#### WORK TO BE COMPLETED
Nothing but the lines from the line with "J4 pin 3: n27 -> n9" to the end of the records below should appear in the answer, each exactly as given.

#### DATA
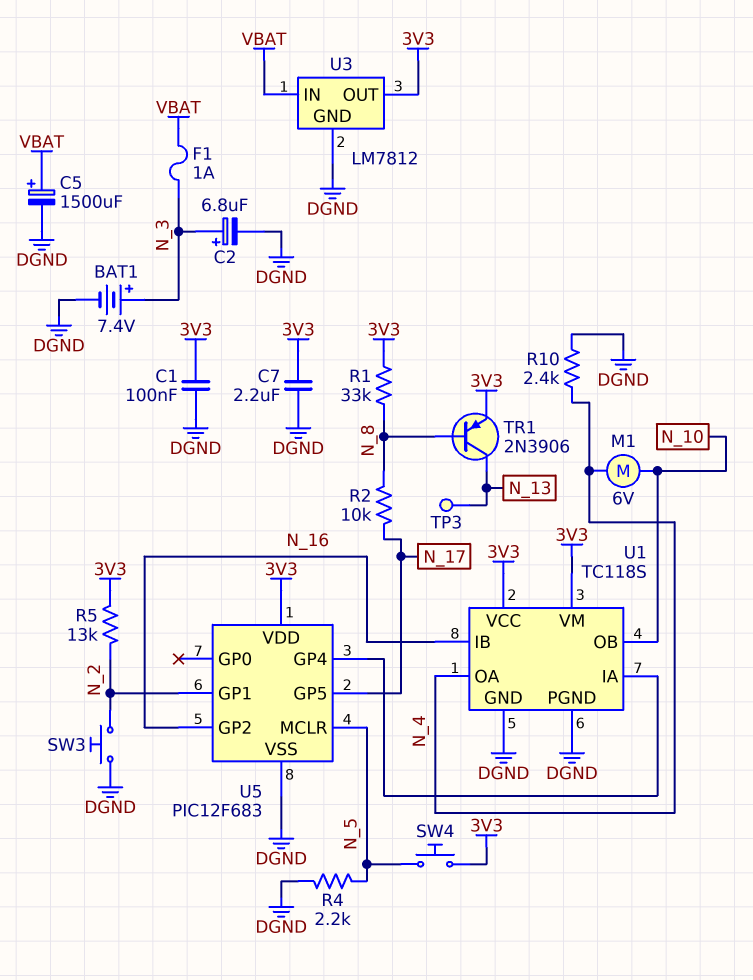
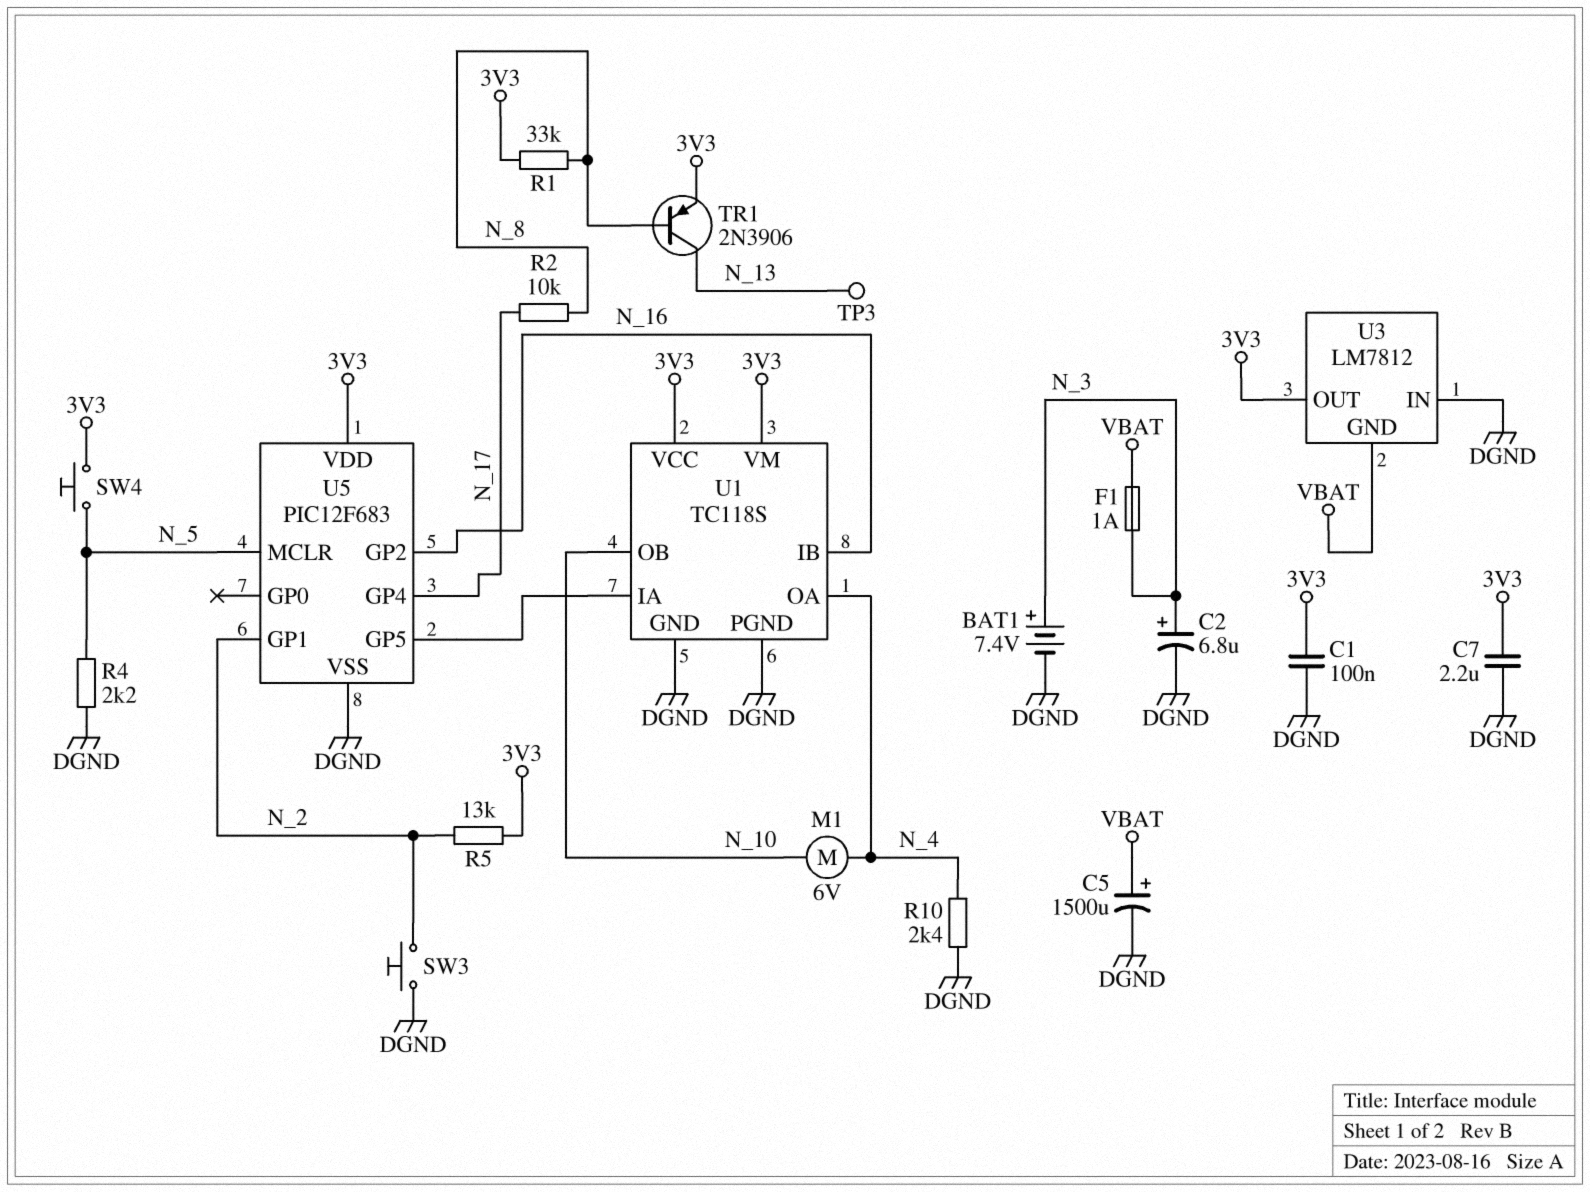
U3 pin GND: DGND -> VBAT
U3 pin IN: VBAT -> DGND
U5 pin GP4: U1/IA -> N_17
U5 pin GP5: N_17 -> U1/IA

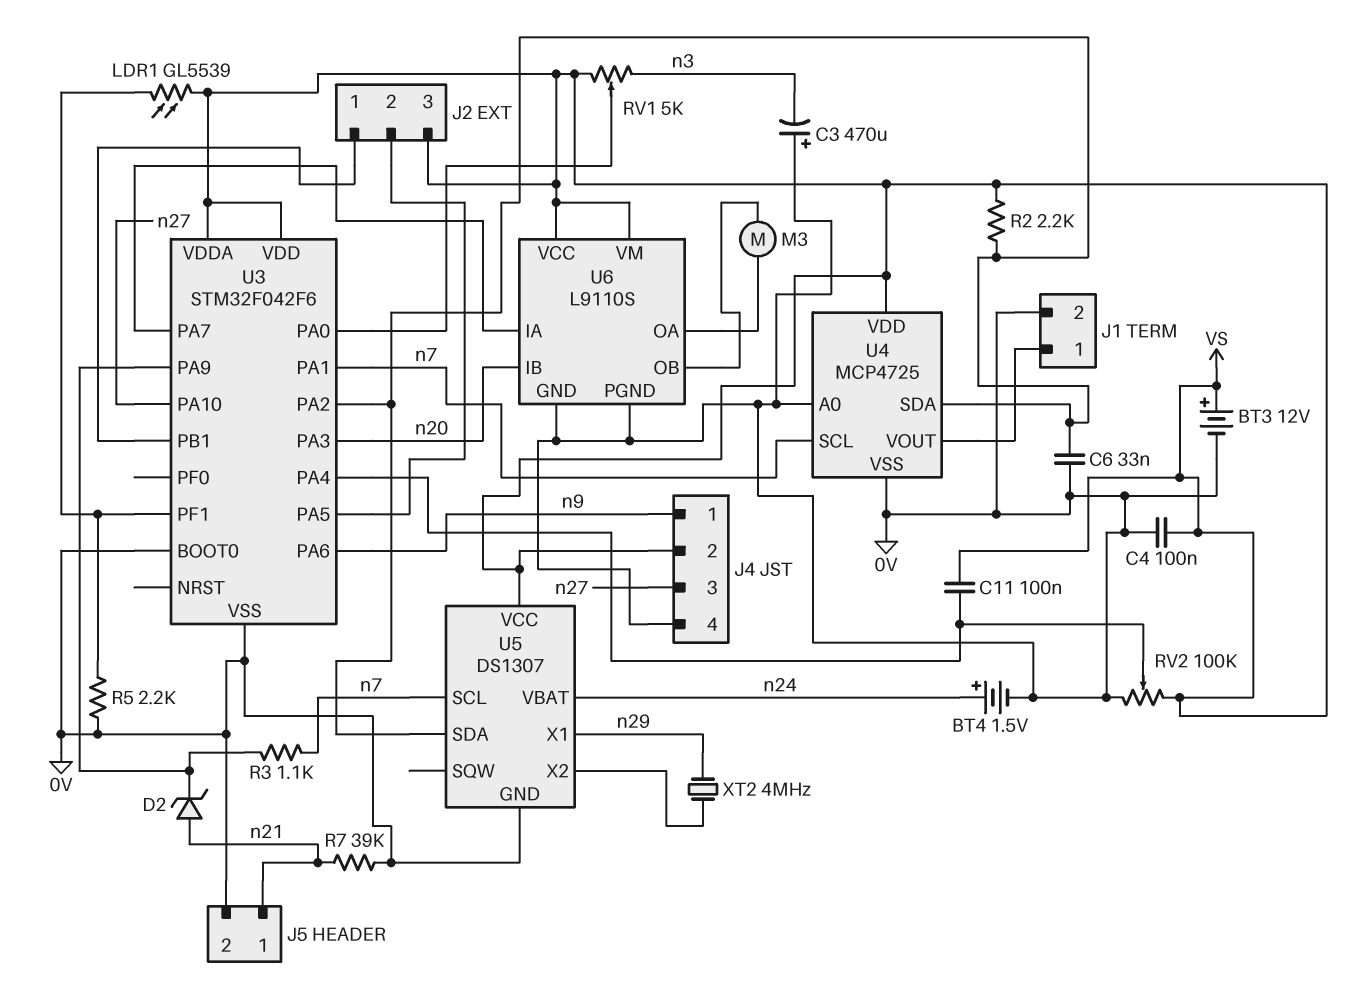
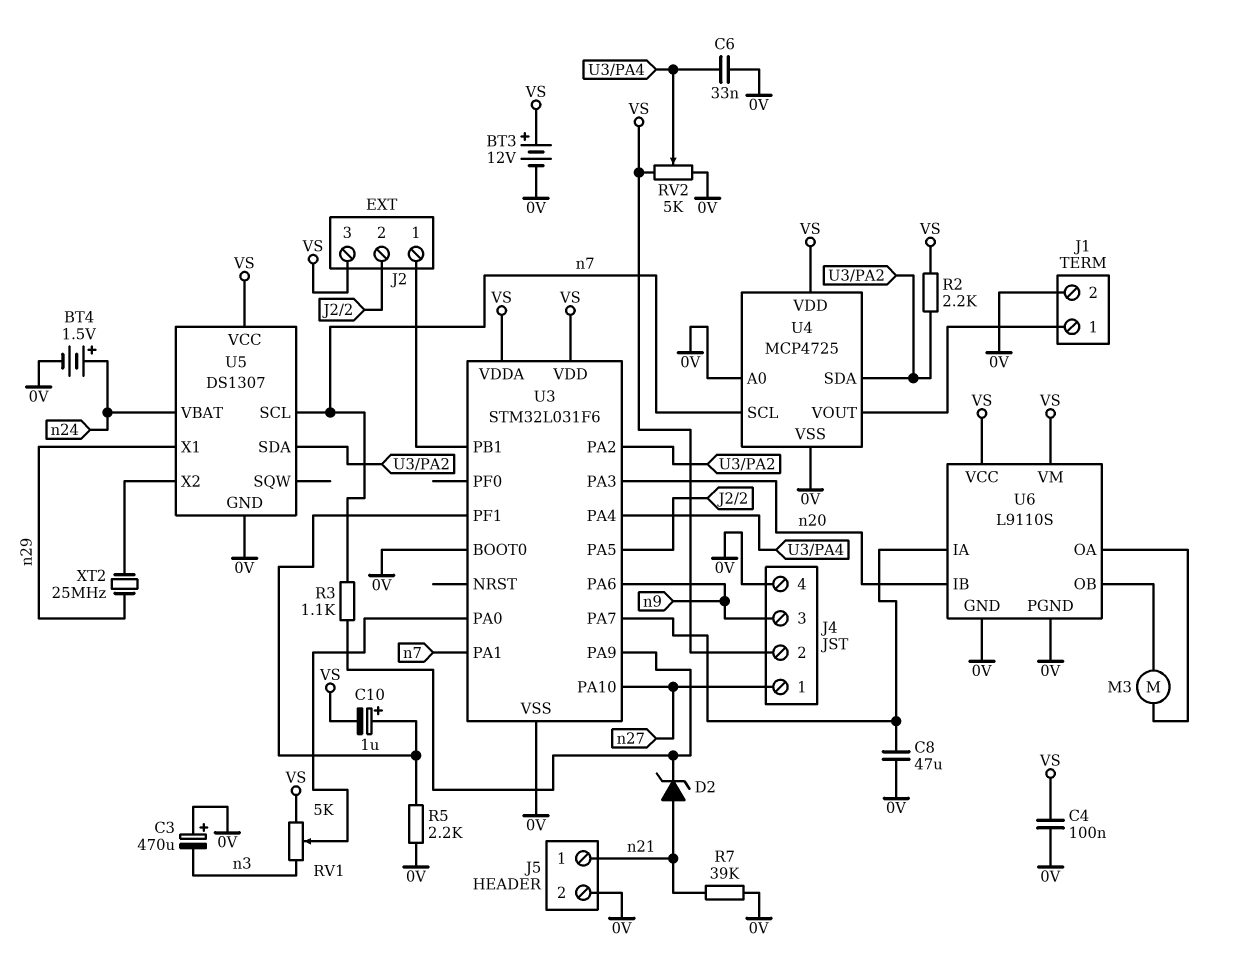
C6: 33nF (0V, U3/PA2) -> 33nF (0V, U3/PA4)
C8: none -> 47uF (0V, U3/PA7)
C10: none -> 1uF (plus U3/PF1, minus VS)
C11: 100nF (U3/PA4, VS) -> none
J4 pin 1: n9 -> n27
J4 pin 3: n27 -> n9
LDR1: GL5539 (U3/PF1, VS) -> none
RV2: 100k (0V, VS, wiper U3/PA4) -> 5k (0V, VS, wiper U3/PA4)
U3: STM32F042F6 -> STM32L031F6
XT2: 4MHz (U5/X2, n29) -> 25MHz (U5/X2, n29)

#### EXERCISE RESPONSE
J4 pin 3: n27 -> n9
LDR1: GL5539 (U3/PF1, VS) -> none
RV2: 100k (0V, VS, wiper U3/PA4) -> 5k (0V, VS, wiper U3/PA4)
U3: STM32F042F6 -> STM32L031F6
XT2: 4MHz (U5/X2, n29) -> 25MHz (U5/X2, n29)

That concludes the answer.